Top of Records to process
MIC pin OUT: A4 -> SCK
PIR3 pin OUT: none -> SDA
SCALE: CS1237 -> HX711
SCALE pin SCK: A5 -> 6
Bottom of Records to process
Top of Records to process
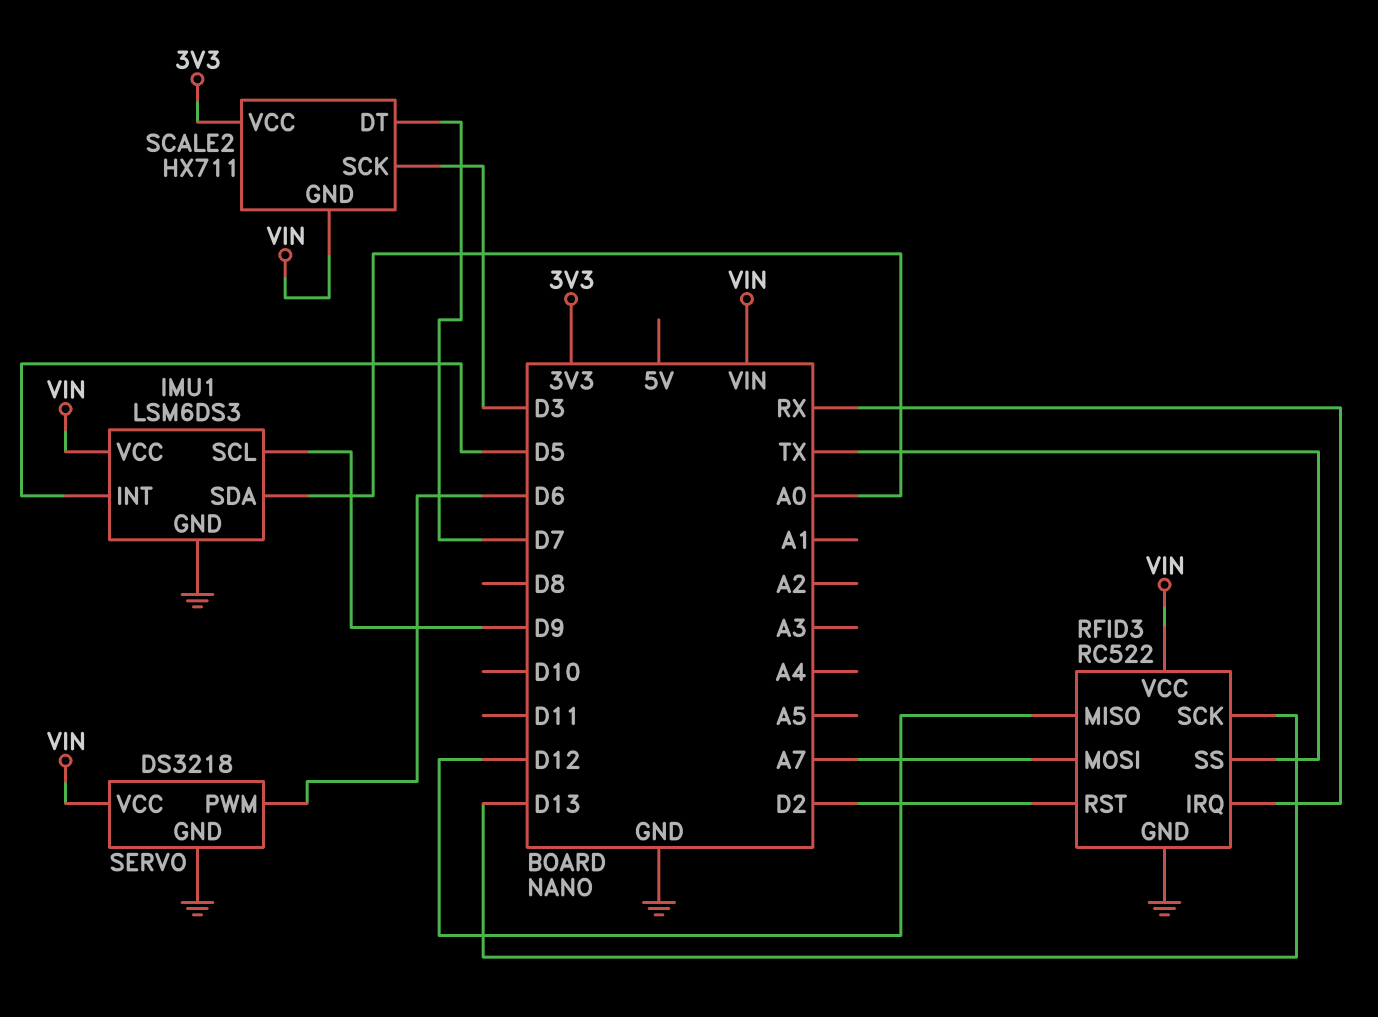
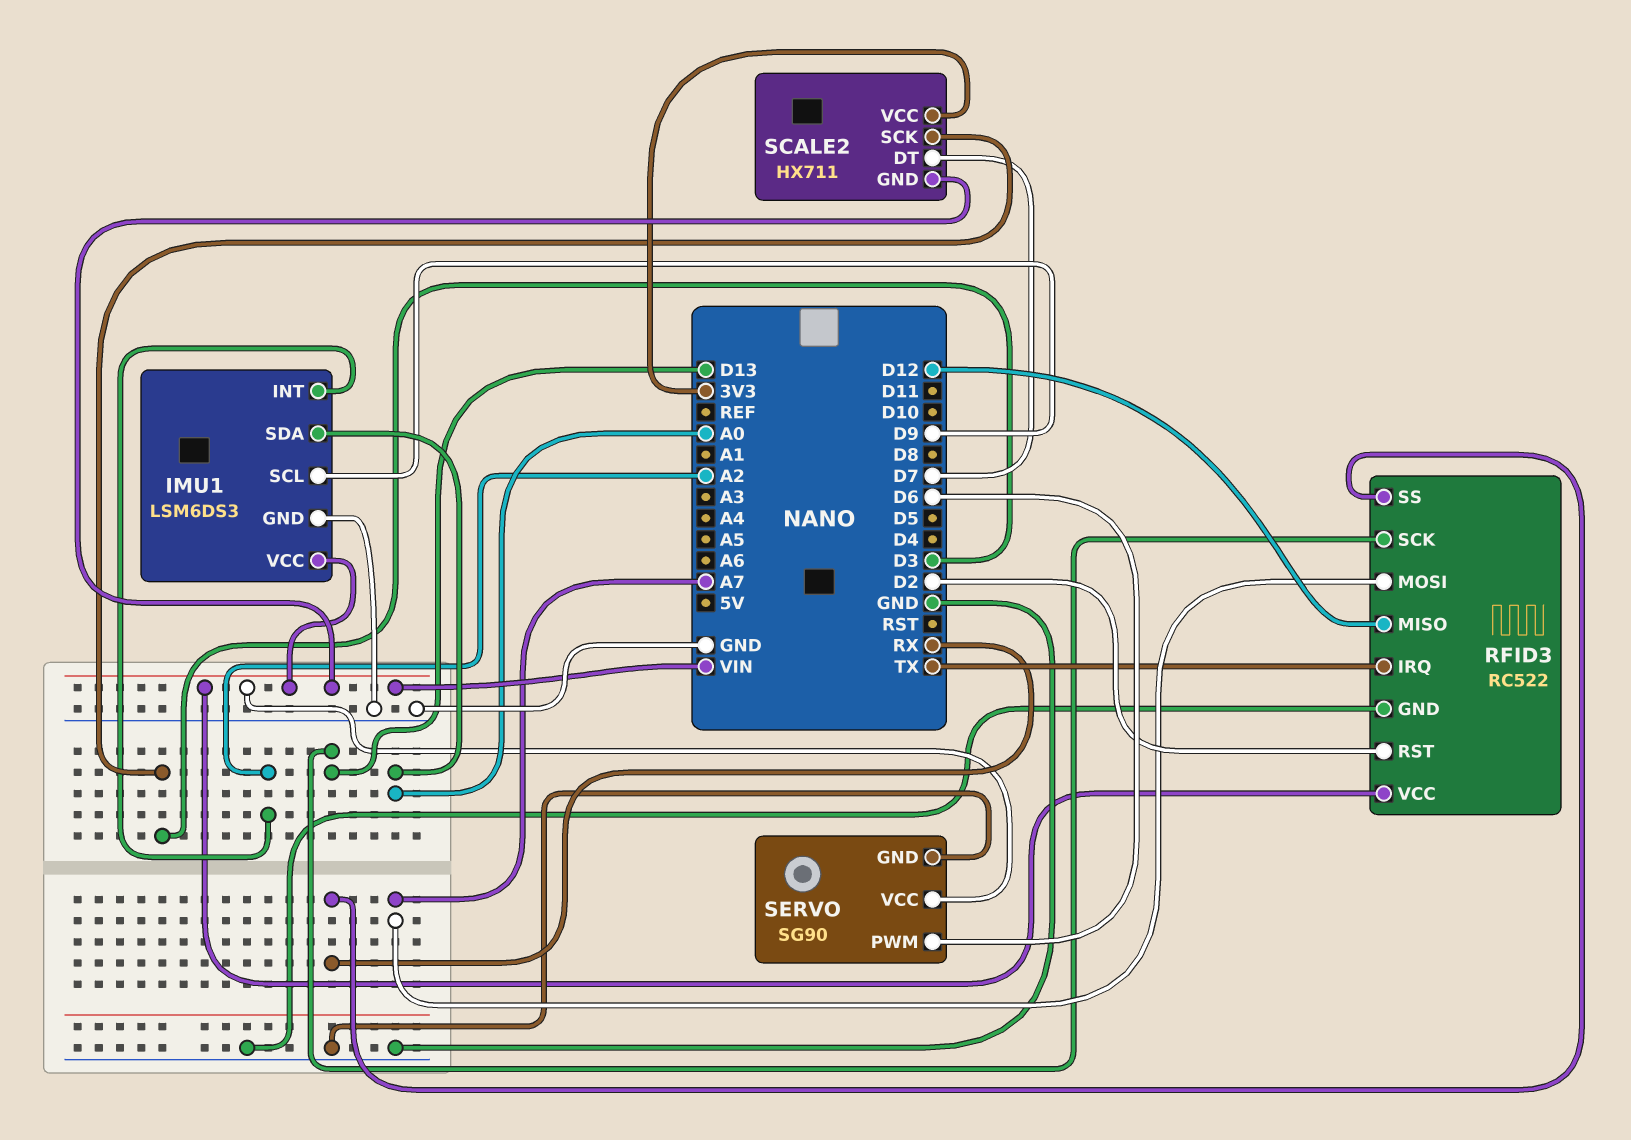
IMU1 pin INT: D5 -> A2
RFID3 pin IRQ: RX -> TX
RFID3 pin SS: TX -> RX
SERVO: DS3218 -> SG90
Bottom of Records to process
Top of Records to process
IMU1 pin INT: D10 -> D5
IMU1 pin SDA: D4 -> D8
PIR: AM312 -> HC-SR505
Bottom of Records to process
▶ Exercise instructions: From the material above, set down exactly the lines between the line holding "MIC pin OUT: A4 -> SCK" and the line holding "SCALE pin SCK: A5 -> 6", inclusive. Include nothing else.

▶ Finished exercise:
MIC pin OUT: A4 -> SCK
PIR3 pin OUT: none -> SDA
SCALE: CS1237 -> HX711
SCALE pin SCK: A5 -> 6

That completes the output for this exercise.